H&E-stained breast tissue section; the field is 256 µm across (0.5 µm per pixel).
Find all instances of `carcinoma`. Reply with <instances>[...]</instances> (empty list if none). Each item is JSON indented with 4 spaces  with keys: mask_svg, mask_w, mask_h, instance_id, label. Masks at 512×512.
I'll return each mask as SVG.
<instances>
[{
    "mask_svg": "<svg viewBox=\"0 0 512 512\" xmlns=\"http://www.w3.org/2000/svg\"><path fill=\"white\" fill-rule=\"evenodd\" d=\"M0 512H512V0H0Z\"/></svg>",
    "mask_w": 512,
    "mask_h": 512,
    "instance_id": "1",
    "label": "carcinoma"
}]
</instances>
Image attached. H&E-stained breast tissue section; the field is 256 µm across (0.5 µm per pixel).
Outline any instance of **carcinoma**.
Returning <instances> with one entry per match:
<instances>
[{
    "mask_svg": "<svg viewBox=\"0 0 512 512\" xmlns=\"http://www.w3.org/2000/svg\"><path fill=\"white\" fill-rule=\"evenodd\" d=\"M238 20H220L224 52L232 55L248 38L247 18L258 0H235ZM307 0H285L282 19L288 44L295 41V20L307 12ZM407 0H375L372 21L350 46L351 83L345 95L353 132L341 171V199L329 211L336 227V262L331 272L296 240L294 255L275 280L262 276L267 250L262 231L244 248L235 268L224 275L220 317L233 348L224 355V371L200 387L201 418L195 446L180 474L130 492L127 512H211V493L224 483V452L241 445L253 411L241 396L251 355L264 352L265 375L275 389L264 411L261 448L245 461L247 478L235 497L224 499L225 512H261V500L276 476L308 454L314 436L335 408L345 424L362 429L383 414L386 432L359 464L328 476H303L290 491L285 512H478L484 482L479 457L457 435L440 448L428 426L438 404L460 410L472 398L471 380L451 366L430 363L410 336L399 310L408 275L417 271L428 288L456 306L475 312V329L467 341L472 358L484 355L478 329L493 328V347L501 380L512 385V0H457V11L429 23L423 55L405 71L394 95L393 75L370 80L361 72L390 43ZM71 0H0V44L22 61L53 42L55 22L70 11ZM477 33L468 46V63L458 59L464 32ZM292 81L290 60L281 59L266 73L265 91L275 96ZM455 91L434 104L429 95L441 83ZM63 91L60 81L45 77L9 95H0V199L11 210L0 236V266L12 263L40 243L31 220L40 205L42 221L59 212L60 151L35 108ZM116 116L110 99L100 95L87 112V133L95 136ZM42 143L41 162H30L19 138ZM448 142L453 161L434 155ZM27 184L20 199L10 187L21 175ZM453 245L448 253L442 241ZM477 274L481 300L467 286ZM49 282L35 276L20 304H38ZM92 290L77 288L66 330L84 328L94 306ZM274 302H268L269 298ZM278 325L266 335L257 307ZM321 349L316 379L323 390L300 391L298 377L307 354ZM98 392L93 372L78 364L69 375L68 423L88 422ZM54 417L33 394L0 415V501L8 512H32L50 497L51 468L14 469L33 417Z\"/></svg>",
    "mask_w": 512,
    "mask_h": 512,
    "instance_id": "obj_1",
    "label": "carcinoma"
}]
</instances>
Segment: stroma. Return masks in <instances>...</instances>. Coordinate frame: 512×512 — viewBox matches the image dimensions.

···

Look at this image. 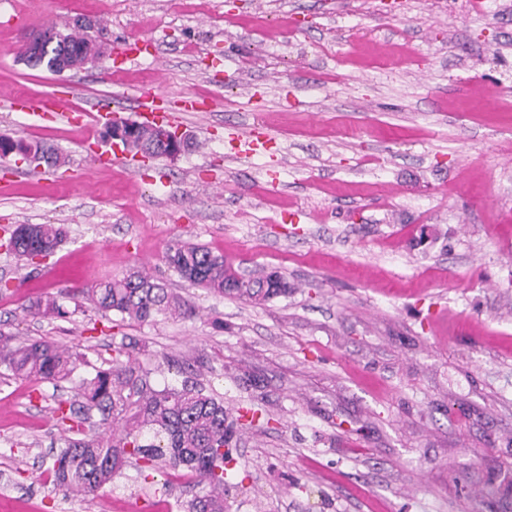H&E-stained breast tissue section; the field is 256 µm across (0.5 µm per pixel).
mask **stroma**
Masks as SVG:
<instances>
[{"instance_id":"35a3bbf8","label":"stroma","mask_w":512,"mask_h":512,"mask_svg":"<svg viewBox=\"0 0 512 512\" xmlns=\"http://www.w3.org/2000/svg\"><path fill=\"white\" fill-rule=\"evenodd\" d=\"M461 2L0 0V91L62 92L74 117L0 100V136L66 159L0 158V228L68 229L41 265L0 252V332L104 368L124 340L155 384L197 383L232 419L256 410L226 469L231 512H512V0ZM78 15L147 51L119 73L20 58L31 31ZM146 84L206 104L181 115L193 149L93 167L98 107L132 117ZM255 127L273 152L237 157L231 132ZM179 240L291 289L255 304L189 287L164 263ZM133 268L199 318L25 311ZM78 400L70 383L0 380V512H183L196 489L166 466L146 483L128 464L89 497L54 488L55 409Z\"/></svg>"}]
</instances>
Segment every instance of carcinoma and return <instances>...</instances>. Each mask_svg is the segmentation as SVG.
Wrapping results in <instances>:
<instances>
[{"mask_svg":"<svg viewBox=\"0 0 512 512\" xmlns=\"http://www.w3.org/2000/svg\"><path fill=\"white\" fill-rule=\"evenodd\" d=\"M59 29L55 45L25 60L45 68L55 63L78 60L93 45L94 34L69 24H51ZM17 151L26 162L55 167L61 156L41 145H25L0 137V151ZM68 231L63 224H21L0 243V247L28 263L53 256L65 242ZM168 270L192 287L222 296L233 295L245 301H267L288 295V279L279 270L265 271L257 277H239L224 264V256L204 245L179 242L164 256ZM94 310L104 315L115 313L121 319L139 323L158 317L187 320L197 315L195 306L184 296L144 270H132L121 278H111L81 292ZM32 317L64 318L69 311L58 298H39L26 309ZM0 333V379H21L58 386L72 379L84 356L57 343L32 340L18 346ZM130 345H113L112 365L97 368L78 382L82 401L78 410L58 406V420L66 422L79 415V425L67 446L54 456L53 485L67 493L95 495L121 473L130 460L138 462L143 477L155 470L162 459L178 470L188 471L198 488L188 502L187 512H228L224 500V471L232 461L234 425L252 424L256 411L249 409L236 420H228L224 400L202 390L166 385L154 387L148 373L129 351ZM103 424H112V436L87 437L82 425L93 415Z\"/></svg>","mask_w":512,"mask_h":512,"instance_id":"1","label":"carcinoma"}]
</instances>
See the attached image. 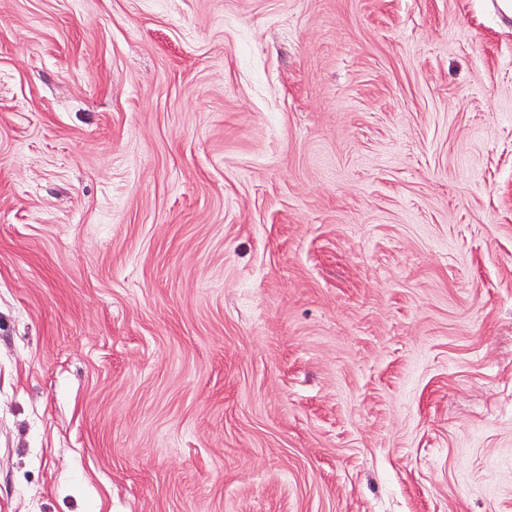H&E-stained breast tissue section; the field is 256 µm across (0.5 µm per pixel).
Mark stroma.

···

#### Task:
Taking the lines above, repeat exactly those from the line that contains "Find all instances" through the line that contains "Image attached. H&E-stained", and both of those lines as well. Include nothing else.

#### Full solution:
Find all instances of `carcinoma`. Reply with <instances>[...]</instances> (empty list if none). Each item is JSON indented with 4 spaces  with keys: mask_svg, mask_w, mask_h, instance_id, label. Masks at 512×512.
I'll return each mask as SVG.
<instances>
[{
    "mask_svg": "<svg viewBox=\"0 0 512 512\" xmlns=\"http://www.w3.org/2000/svg\"><path fill=\"white\" fill-rule=\"evenodd\" d=\"M0 512H512V0H0Z\"/></svg>",
    "mask_w": 512,
    "mask_h": 512,
    "instance_id": "1",
    "label": "carcinoma"
}]
</instances>
Image attached. H&E-stained breast tissue section; the field is 256 µm across (0.5 µm per pixel).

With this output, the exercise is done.